====== Source data

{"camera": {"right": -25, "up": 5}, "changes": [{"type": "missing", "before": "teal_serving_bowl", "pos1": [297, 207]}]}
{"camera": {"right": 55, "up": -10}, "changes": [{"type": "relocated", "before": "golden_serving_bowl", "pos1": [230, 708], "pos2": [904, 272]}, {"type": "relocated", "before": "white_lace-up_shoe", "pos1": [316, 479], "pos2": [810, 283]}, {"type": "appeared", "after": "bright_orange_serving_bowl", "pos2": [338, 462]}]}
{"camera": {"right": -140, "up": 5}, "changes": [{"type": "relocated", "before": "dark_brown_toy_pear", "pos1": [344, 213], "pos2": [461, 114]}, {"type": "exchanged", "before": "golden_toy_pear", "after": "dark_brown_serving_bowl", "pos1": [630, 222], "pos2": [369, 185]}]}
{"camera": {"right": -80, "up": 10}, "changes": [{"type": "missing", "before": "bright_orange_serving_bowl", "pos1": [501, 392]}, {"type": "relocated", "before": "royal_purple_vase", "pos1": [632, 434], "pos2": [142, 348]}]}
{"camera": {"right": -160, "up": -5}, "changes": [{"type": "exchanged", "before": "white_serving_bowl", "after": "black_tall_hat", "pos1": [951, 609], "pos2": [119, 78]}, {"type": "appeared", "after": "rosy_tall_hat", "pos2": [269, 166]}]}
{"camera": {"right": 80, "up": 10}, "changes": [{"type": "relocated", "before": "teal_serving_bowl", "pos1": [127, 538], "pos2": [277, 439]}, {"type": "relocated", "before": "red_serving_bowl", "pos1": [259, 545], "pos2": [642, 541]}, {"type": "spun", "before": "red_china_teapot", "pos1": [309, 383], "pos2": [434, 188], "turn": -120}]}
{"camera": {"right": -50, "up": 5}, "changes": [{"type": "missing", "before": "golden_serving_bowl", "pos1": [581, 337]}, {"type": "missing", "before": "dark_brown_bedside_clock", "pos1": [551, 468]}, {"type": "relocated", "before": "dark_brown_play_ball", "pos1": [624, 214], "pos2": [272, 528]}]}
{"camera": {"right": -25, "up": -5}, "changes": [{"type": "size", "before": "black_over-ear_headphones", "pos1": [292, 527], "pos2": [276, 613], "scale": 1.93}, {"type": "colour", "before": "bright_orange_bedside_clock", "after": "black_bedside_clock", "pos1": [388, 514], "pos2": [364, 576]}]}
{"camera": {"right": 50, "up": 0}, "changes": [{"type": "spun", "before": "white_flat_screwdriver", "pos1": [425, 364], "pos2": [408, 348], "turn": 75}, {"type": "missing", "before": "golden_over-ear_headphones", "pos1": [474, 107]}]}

============

• **Your task**
Everything in the listing above should be printed again exactly.

• **Task response**
{"camera": {"right": -25, "up": 5}, "changes": [{"type": "missing", "before": "teal_serving_bowl", "pos1": [297, 207]}]}
{"camera": {"right": 55, "up": -10}, "changes": [{"type": "relocated", "before": "golden_serving_bowl", "pos1": [230, 708], "pos2": [904, 272]}, {"type": "relocated", "before": "white_lace-up_shoe", "pos1": [316, 479], "pos2": [810, 283]}, {"type": "appeared", "after": "bright_orange_serving_bowl", "pos2": [338, 462]}]}
{"camera": {"right": -140, "up": 5}, "changes": [{"type": "relocated", "before": "dark_brown_toy_pear", "pos1": [344, 213], "pos2": [461, 114]}, {"type": "exchanged", "before": "golden_toy_pear", "after": "dark_brown_serving_bowl", "pos1": [630, 222], "pos2": [369, 185]}]}
{"camera": {"right": -80, "up": 10}, "changes": [{"type": "missing", "before": "bright_orange_serving_bowl", "pos1": [501, 392]}, {"type": "relocated", "before": "royal_purple_vase", "pos1": [632, 434], "pos2": [142, 348]}]}
{"camera": {"right": -160, "up": -5}, "changes": [{"type": "exchanged", "before": "white_serving_bowl", "after": "black_tall_hat", "pos1": [951, 609], "pos2": [119, 78]}, {"type": "appeared", "after": "rosy_tall_hat", "pos2": [269, 166]}]}
{"camera": {"right": 80, "up": 10}, "changes": [{"type": "relocated", "before": "teal_serving_bowl", "pos1": [127, 538], "pos2": [277, 439]}, {"type": "relocated", "before": "red_serving_bowl", "pos1": [259, 545], "pos2": [642, 541]}, {"type": "spun", "before": "red_china_teapot", "pos1": [309, 383], "pos2": [434, 188], "turn": -120}]}
{"camera": {"right": -50, "up": 5}, "changes": [{"type": "missing", "before": "golden_serving_bowl", "pos1": [581, 337]}, {"type": "missing", "before": "dark_brown_bedside_clock", "pos1": [551, 468]}, {"type": "relocated", "before": "dark_brown_play_ball", "pos1": [624, 214], "pos2": [272, 528]}]}
{"camera": {"right": -25, "up": -5}, "changes": [{"type": "size", "before": "black_over-ear_headphones", "pos1": [292, 527], "pos2": [276, 613], "scale": 1.93}, {"type": "colour", "before": "bright_orange_bedside_clock", "after": "black_bedside_clock", "pos1": [388, 514], "pos2": [364, 576]}]}
{"camera": {"right": 50, "up": 0}, "changes": [{"type": "spun", "before": "white_flat_screwdriver", "pos1": [425, 364], "pos2": [408, 348], "turn": 75}, {"type": "missing", "before": "golden_over-ear_headphones", "pos1": [474, 107]}]}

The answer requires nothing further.